# Work to complete
Wherever "away" occurs in the entries, copy the line that holds it.

# Provided material
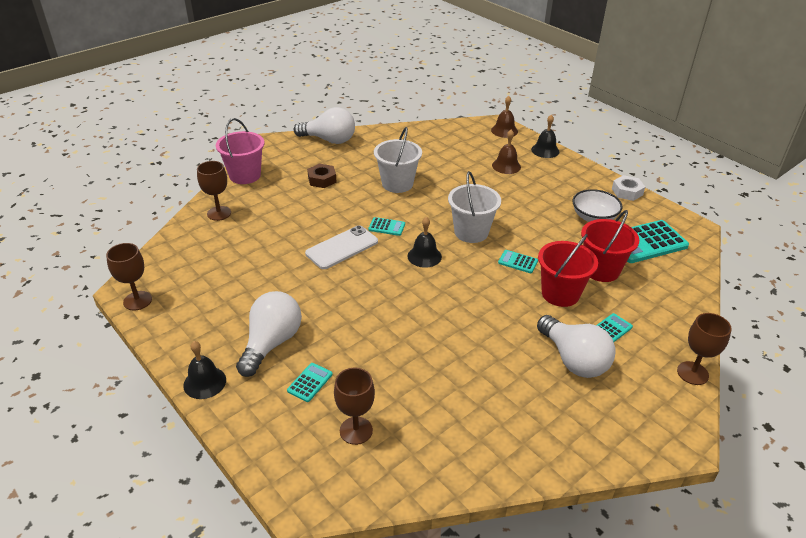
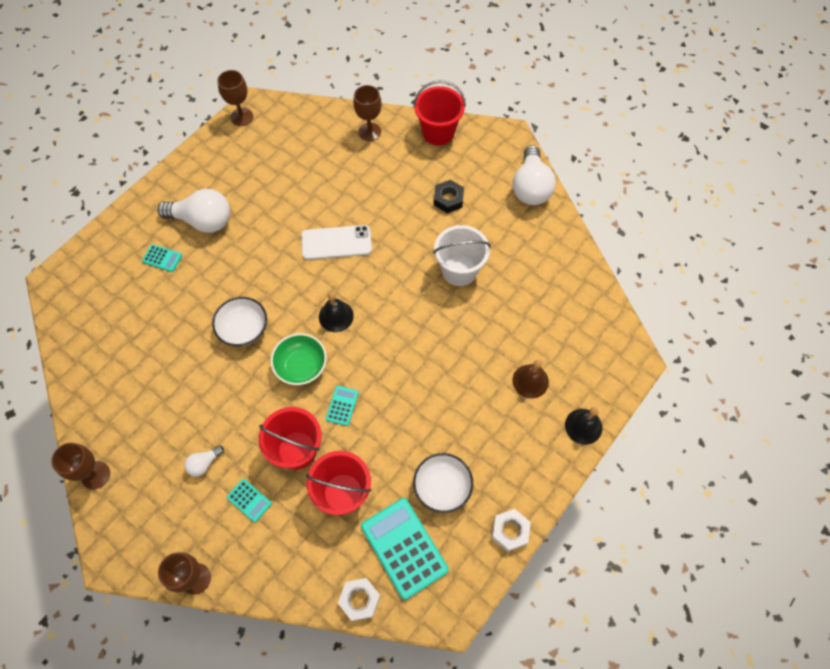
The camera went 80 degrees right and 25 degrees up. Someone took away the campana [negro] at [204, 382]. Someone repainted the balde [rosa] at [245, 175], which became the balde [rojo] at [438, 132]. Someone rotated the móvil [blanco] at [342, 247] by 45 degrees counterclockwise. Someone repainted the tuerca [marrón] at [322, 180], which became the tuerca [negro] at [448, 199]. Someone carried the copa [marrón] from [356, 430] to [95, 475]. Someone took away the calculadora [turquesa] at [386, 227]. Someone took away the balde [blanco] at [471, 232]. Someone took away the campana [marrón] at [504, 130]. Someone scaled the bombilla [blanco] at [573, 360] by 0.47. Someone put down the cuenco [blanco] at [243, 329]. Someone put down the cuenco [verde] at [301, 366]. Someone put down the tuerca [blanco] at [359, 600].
* * *
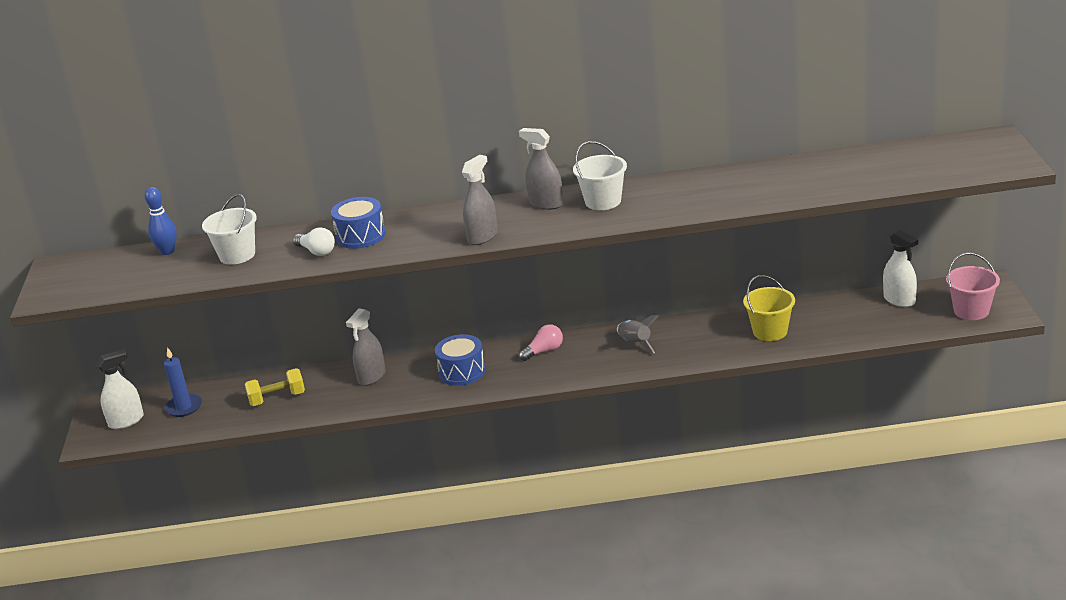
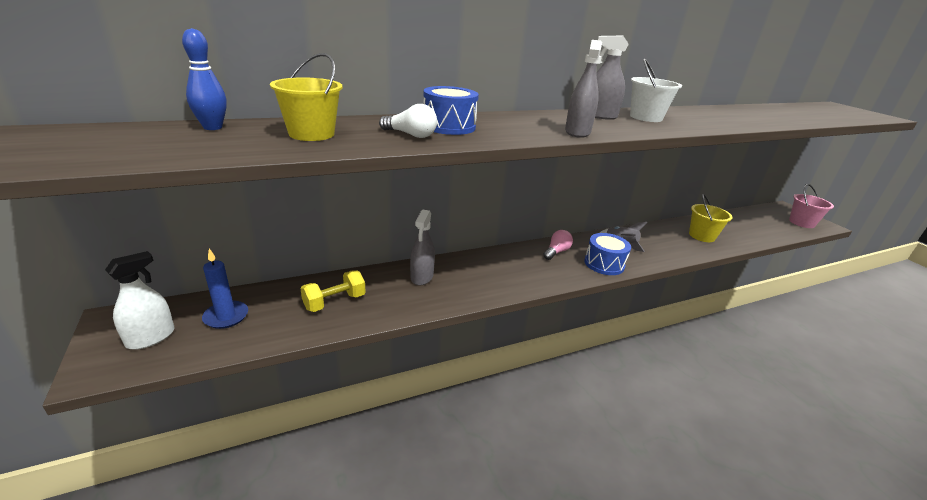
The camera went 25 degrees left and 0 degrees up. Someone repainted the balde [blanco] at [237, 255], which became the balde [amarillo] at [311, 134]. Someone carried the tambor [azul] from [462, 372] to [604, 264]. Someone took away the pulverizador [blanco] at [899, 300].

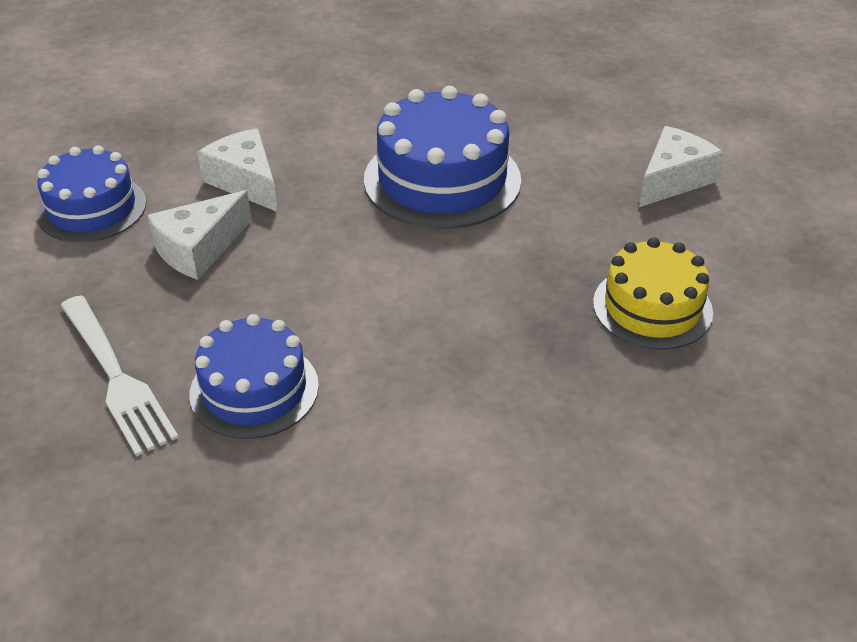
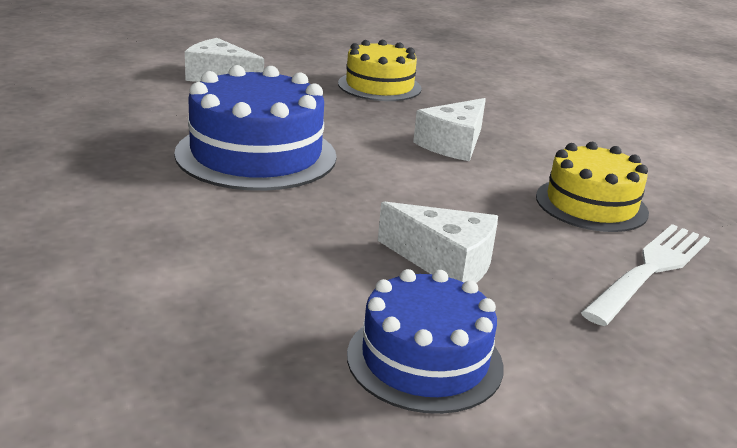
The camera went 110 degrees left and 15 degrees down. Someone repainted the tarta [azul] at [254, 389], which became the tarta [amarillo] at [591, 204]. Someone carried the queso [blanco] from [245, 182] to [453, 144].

# Answer space
The camera went 80 degrees right and 25 degrees up. Someone took away the campana [negro] at [204, 382]. Someone repainted the balde [rosa] at [245, 175], which became the balde [rojo] at [438, 132]. Someone rotated the móvil [blanco] at [342, 247] by 45 degrees counterclockwise. Someone repainted the tuerca [marrón] at [322, 180], which became the tuerca [negro] at [448, 199]. Someone carried the copa [marrón] from [356, 430] to [95, 475]. Someone took away the calculadora [turquesa] at [386, 227]. Someone took away the balde [blanco] at [471, 232]. Someone took away the campana [marrón] at [504, 130]. Someone scaled the bombilla [blanco] at [573, 360] by 0.47. Someone put down the cuenco [blanco] at [243, 329]. Someone put down the cuenco [verde] at [301, 366]. Someone put down the tuerca [blanco] at [359, 600].
The camera went 25 degrees left and 0 degrees up. Someone repainted the balde [blanco] at [237, 255], which became the balde [amarillo] at [311, 134]. Someone carried the tambor [azul] from [462, 372] to [604, 264]. Someone took away the pulverizador [blanco] at [899, 300].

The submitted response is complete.